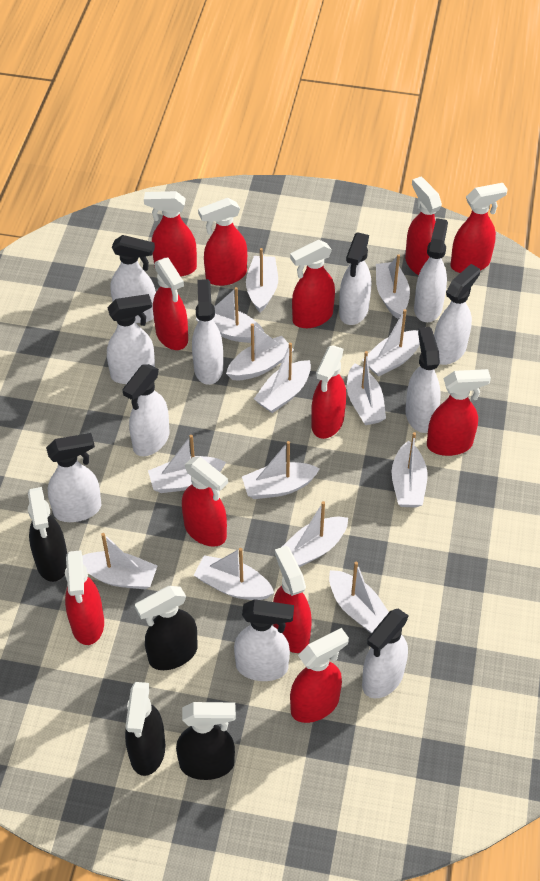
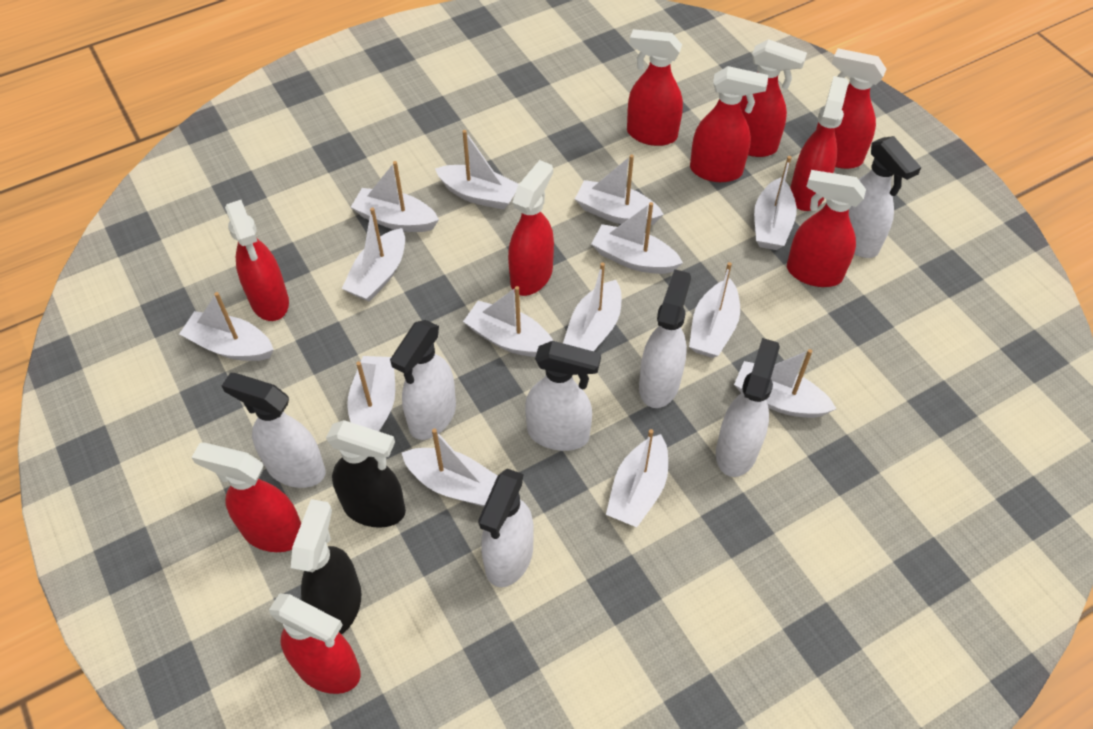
black spray bottle: 4 -> 2
red spray bottle: 12 -> 10
white spray bottle: 11 -> 7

Task item: Restate all the material verbatim; omit every picture.

The answer:
black spray bottle: 4 -> 2
red spray bottle: 12 -> 10
white spray bottle: 11 -> 7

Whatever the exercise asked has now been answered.